WHAT THE TASK REQUIRES :: Scan the entries below. Report each line where the string "none" occurs.

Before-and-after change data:
######
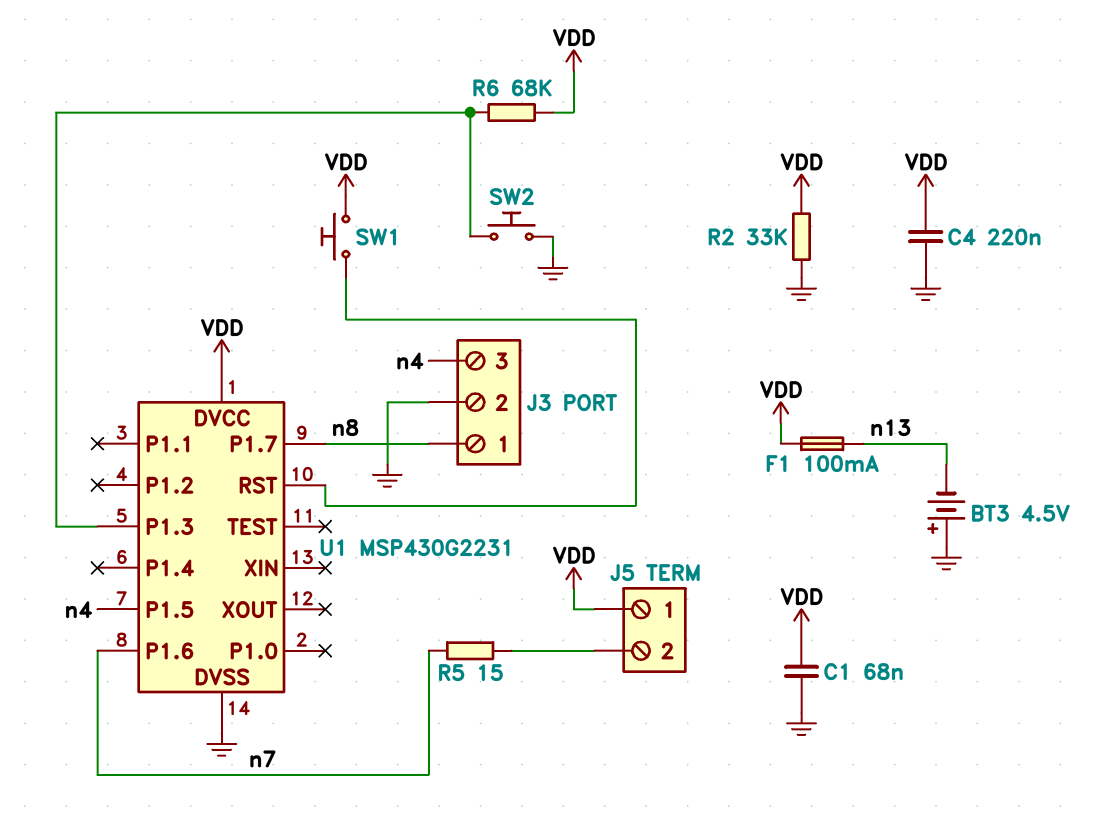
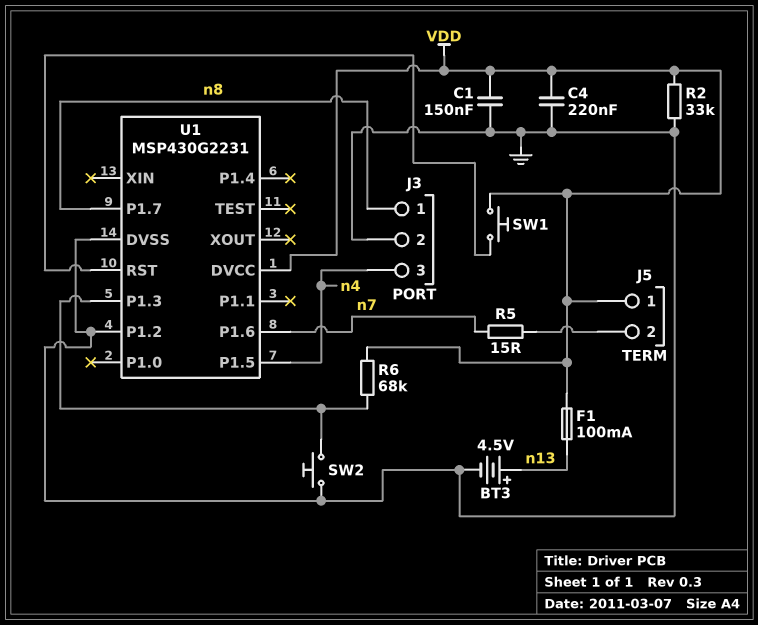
BT3: 4.5V (plus GND, minus n13) -> 4.5V (plus n13, minus GND)
C1: 68nF (GND, VDD) -> 150nF (GND, VDD)
U1 pin P1.2: none -> GND

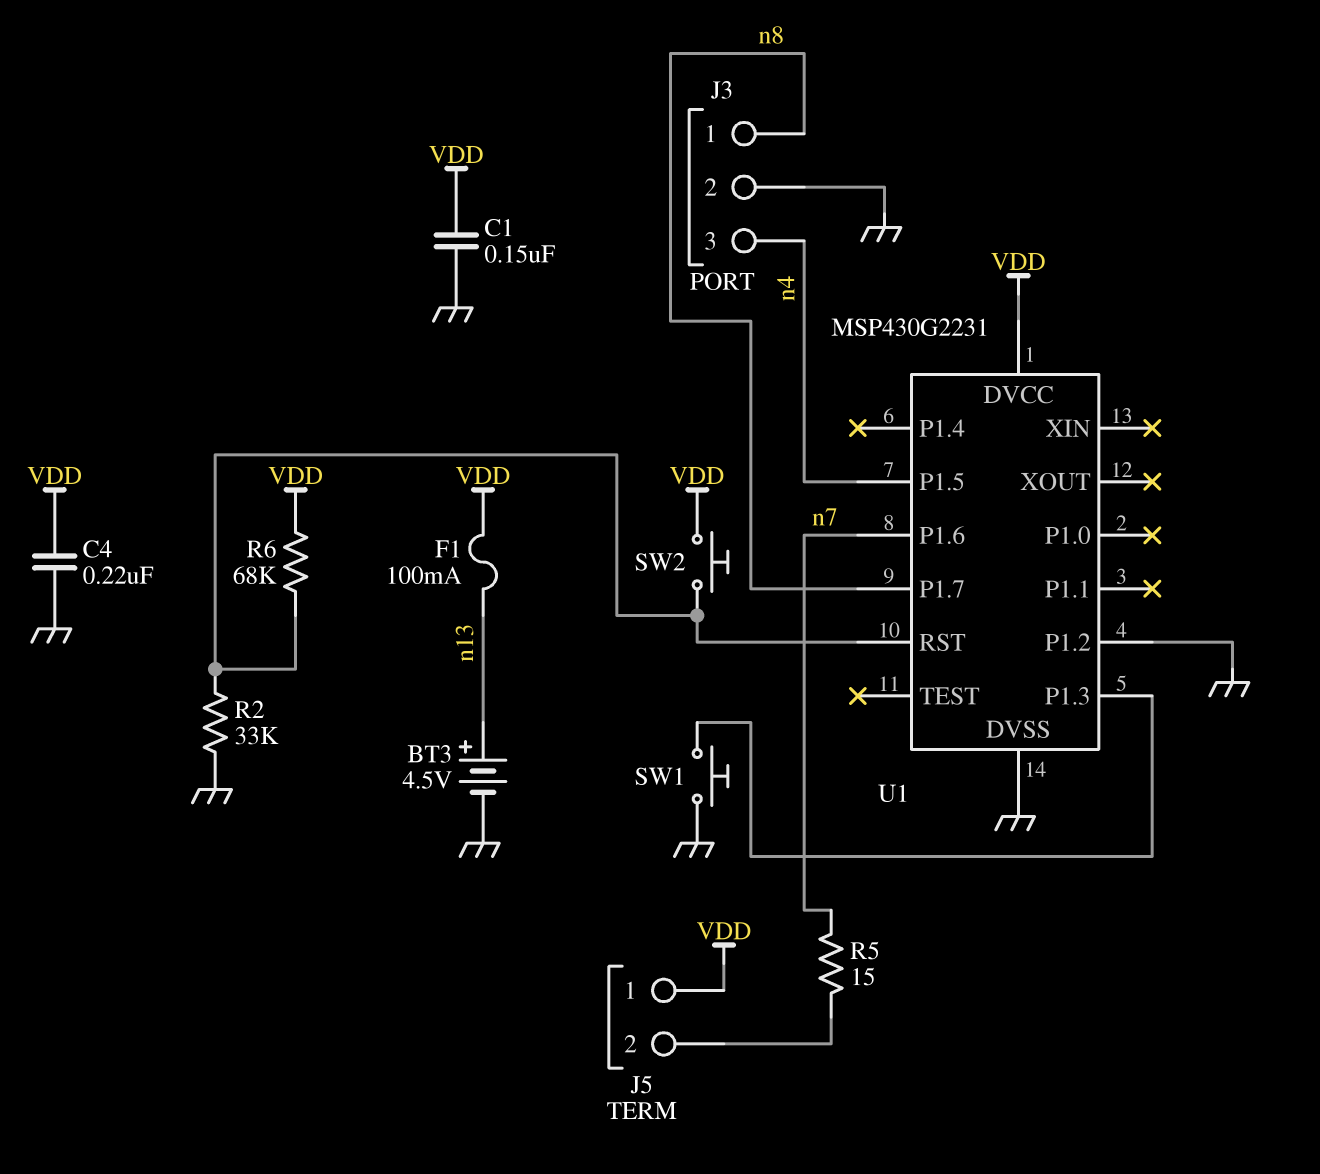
R2: 33k (GND, VDD) -> 33k (GND, U1/RST)
R6: 68k (U1/P1.3, VDD) -> 68k (U1/RST, VDD)
SW1: button (U1/RST, VDD) -> button (GND, U1/P1.3)
SW2: button (GND, U1/P1.3) -> button (U1/RST, VDD)

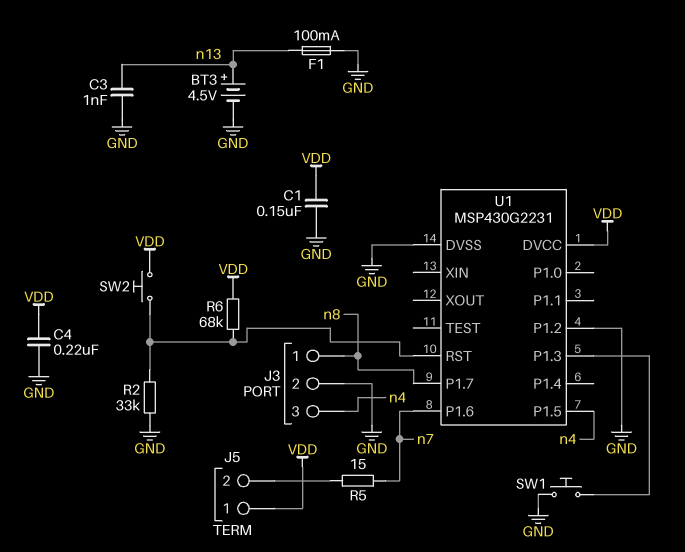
C3: none -> 1nF (GND, n13)
F1: 100mA (VDD, n13) -> 100mA (GND, n13)

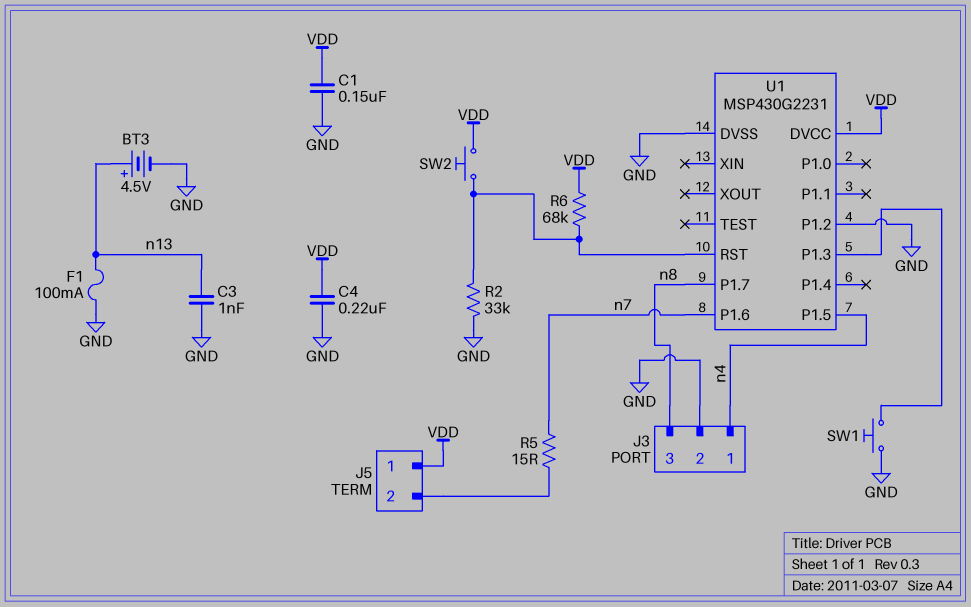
J3 pin 1: n8 -> n4
J3 pin 3: n4 -> n8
######
YOUR RESPONSE ::
U1 pin P1.2: none -> GND
C3: none -> 1nF (GND, n13)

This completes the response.